-- PROBLEM DETAILS --
Set down each entry exactly as given; pictures should not appear in the copy.

Multi-image counting data:
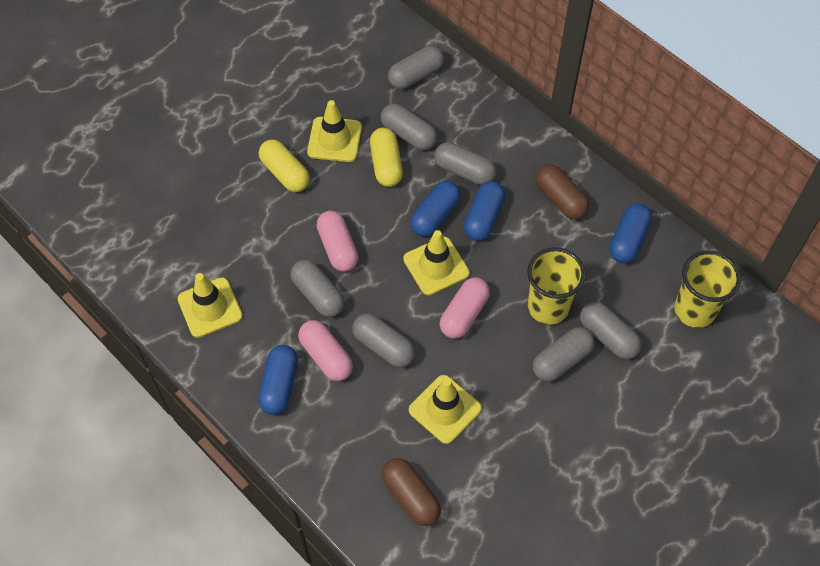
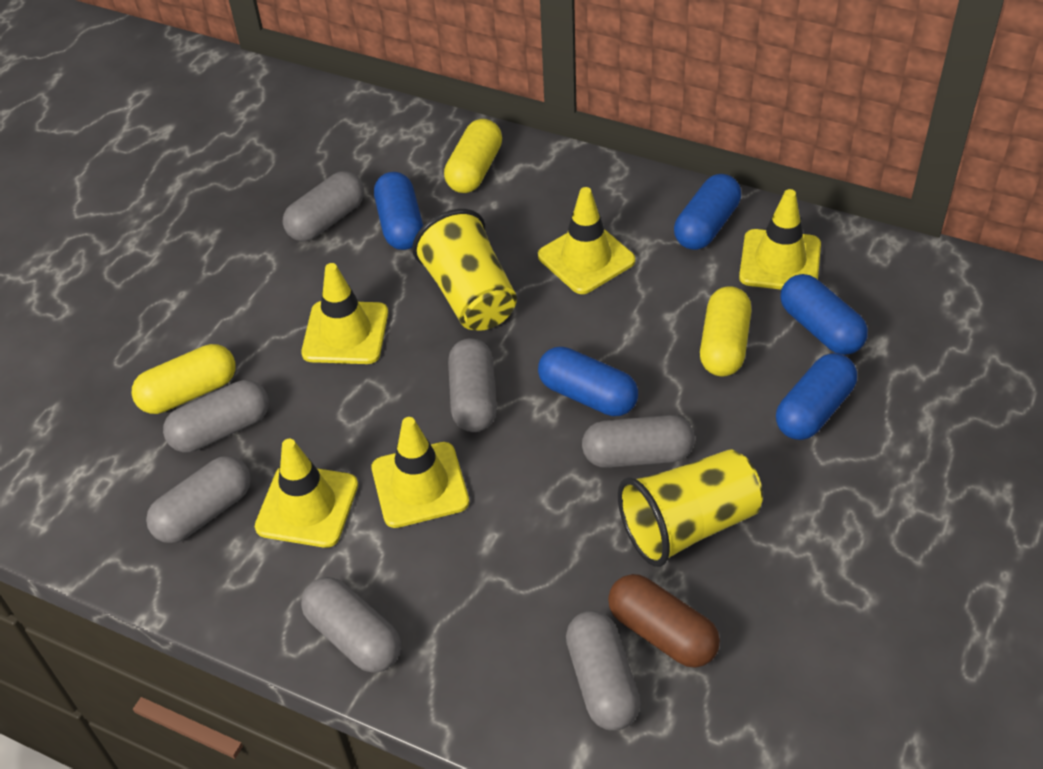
blue capsule: 4 -> 5
brown capsule: 2 -> 1
pink capsule: 3 -> 0
yellow capsule: 2 -> 3
yellow traffic cone: 4 -> 5

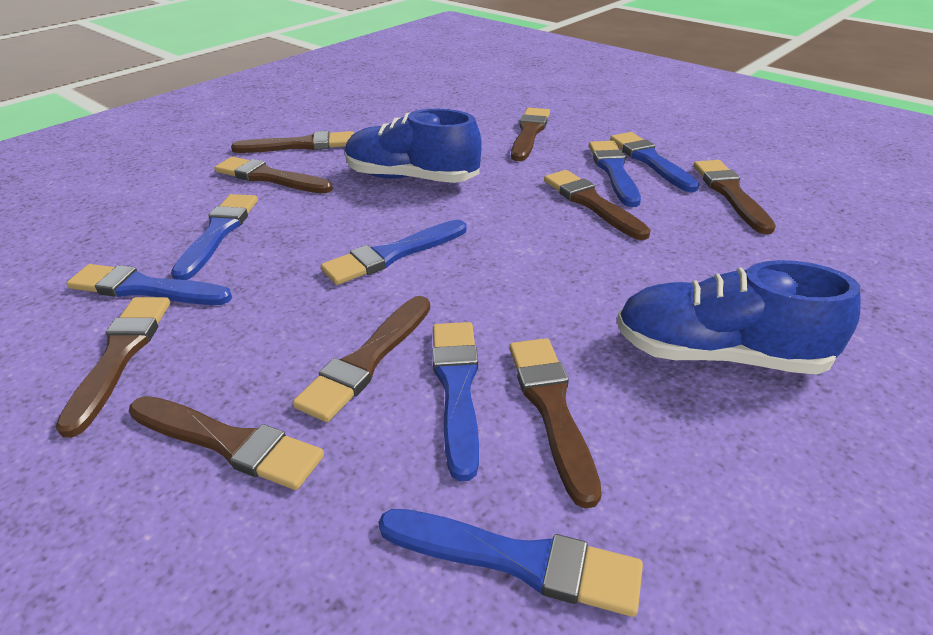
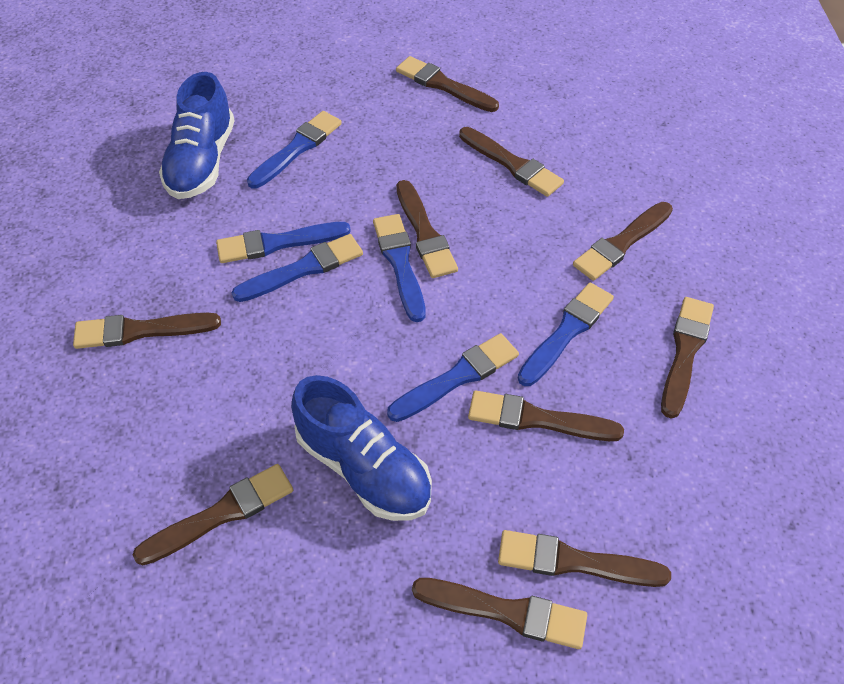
blue brush: 7 -> 6
brown brush: 9 -> 10

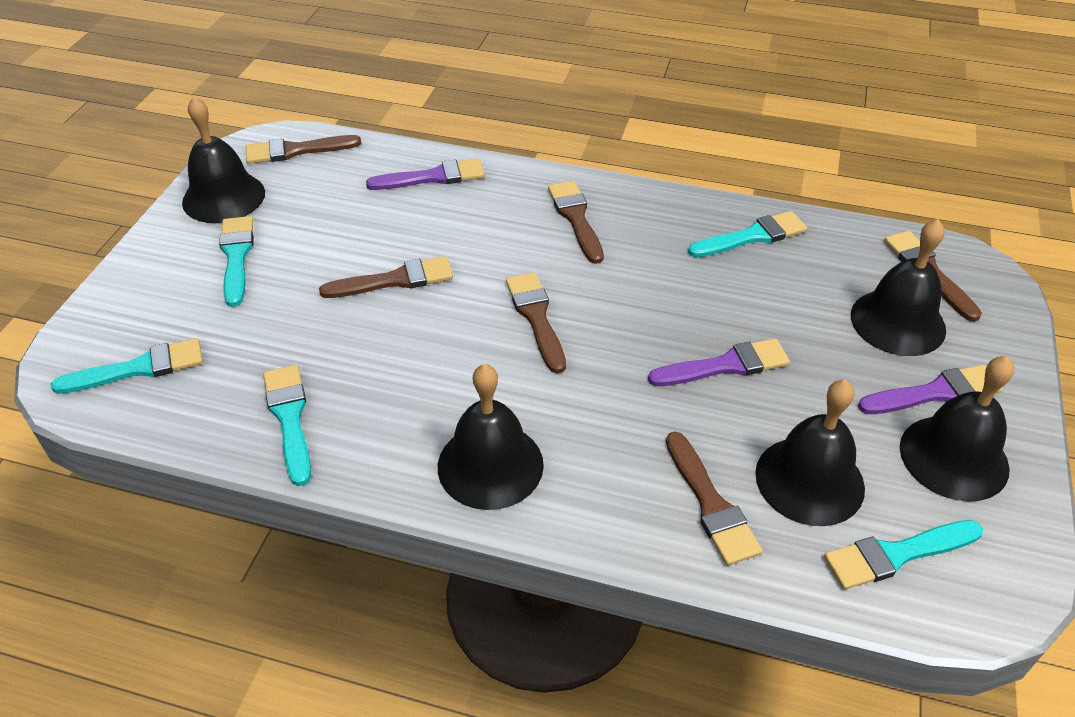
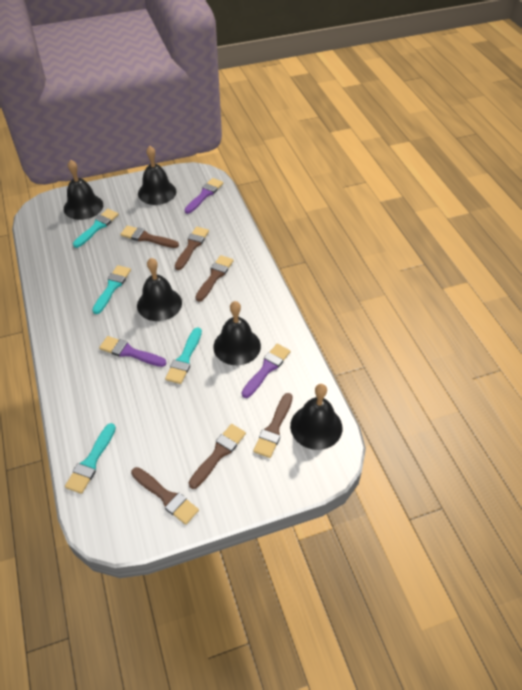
turquoise brush: 5 -> 4

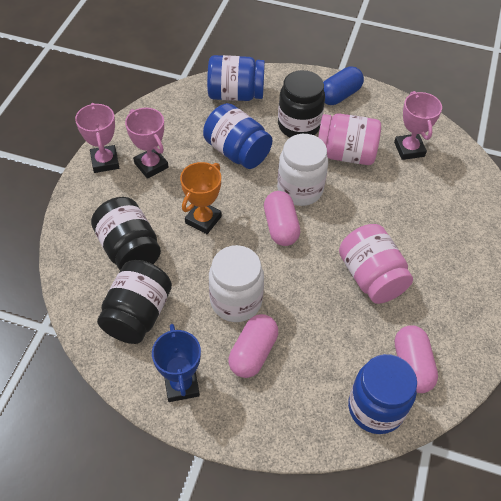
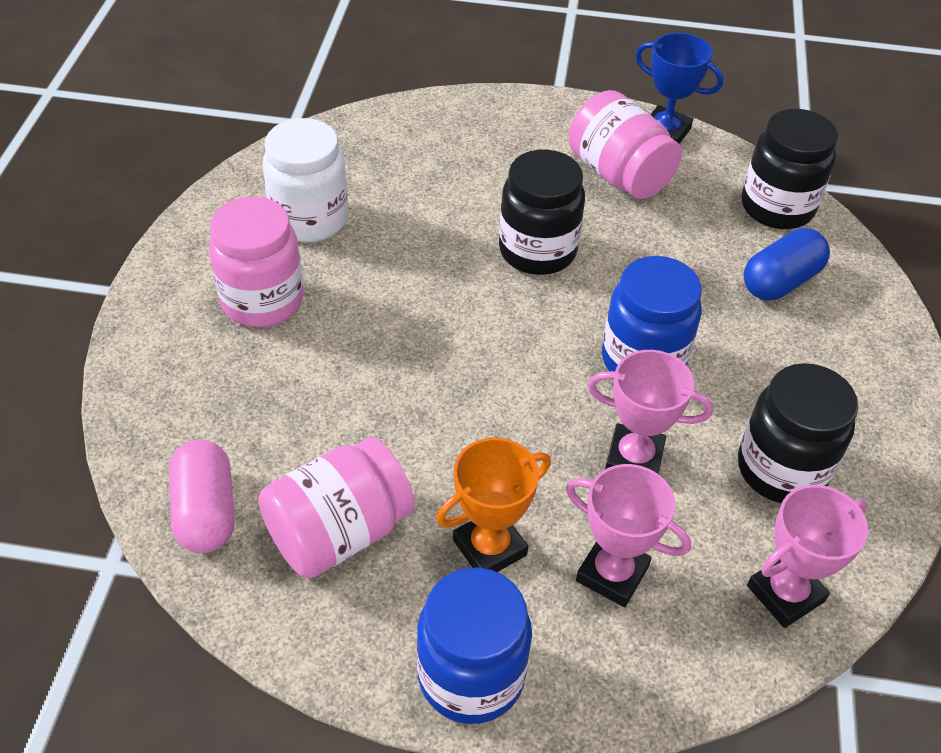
blue jar: 3 -> 2
pink capsule: 3 -> 1
pink jar: 2 -> 3
white jar: 2 -> 1

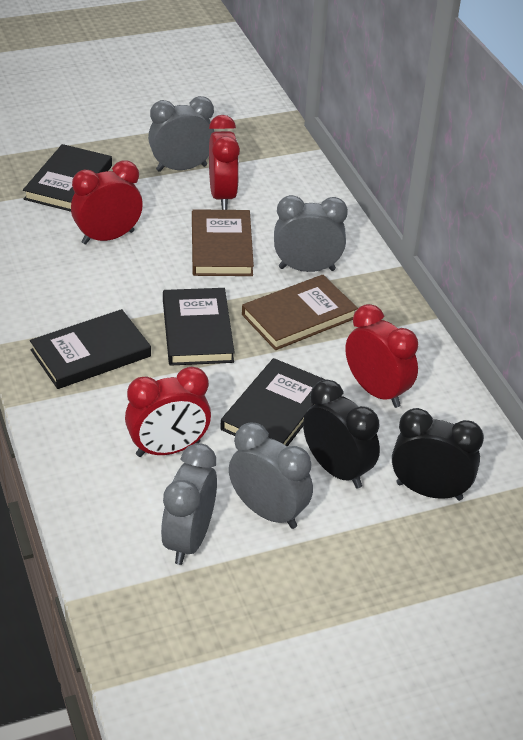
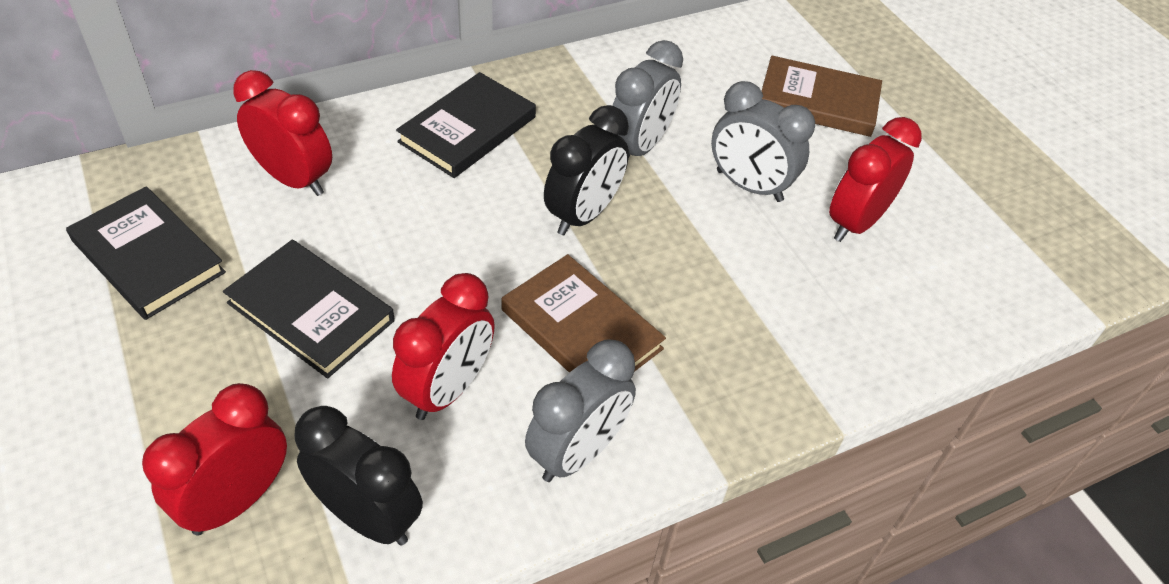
black book: 4 -> 3
grey clock: 4 -> 3

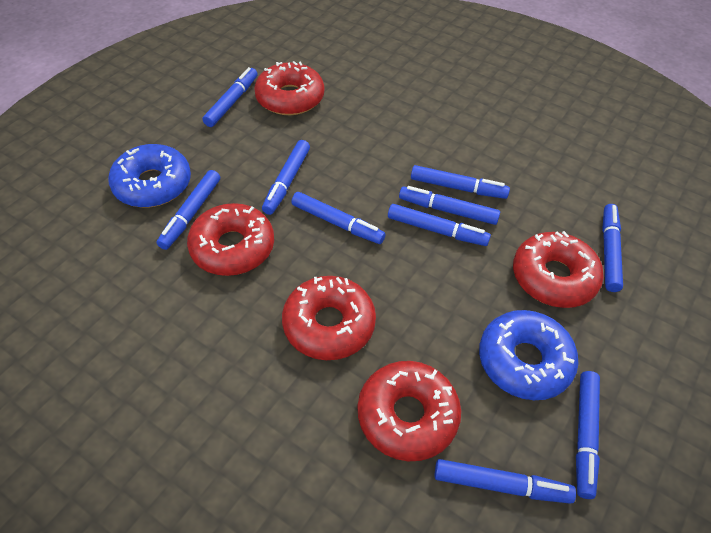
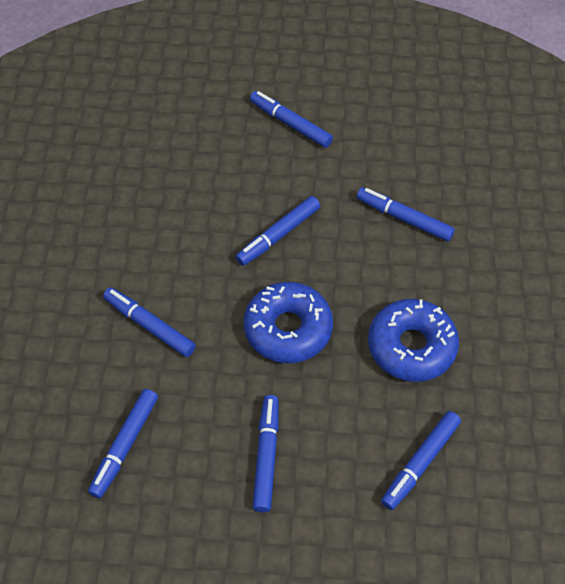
blue marker: 10 -> 7
red donut: 5 -> 0

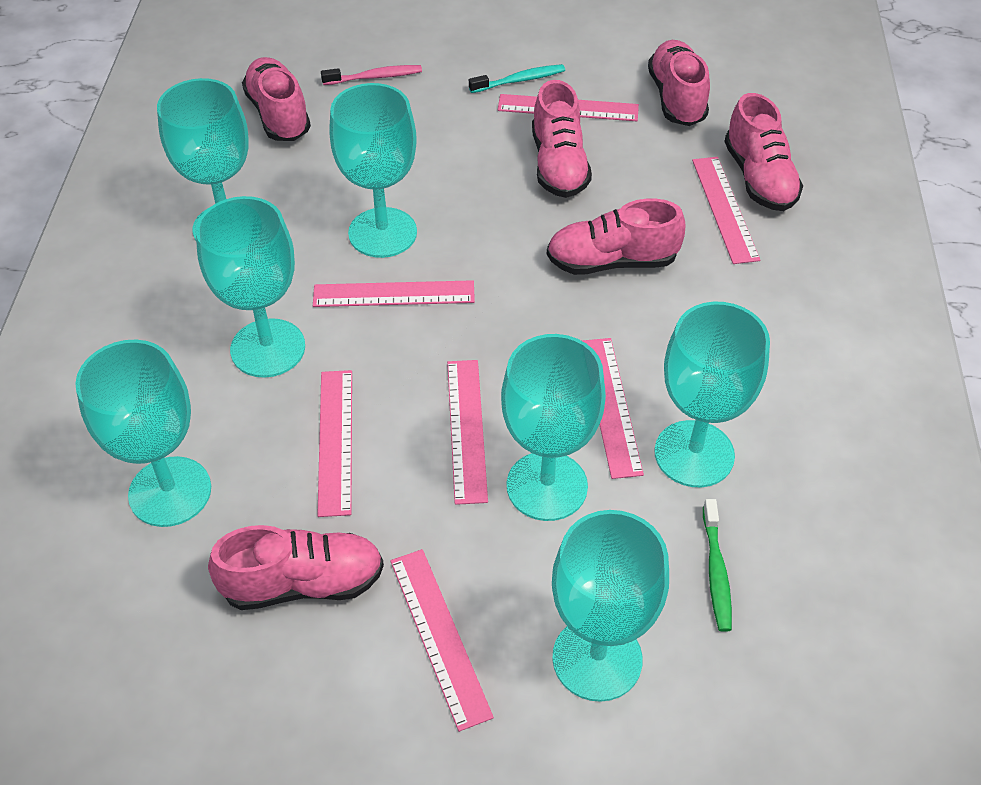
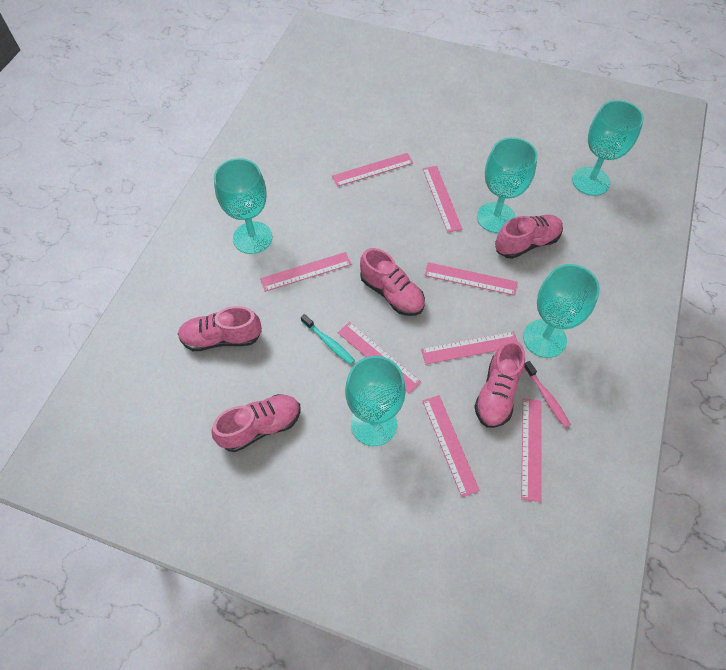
green toothbrush: 1 -> 0
pink ruler: 7 -> 8
pink shoe: 6 -> 5
turquoise goblet: 7 -> 5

-- RESPONSE AREA --
blue capsule: 4 -> 5
brown capsule: 2 -> 1
pink capsule: 3 -> 0
yellow capsule: 2 -> 3
yellow traffic cone: 4 -> 5

blue brush: 7 -> 6
brown brush: 9 -> 10

turquoise brush: 5 -> 4

blue jar: 3 -> 2
pink capsule: 3 -> 1
pink jar: 2 -> 3
white jar: 2 -> 1

black book: 4 -> 3
grey clock: 4 -> 3

blue marker: 10 -> 7
red donut: 5 -> 0

green toothbrush: 1 -> 0
pink ruler: 7 -> 8
pink shoe: 6 -> 5
turquoise goblet: 7 -> 5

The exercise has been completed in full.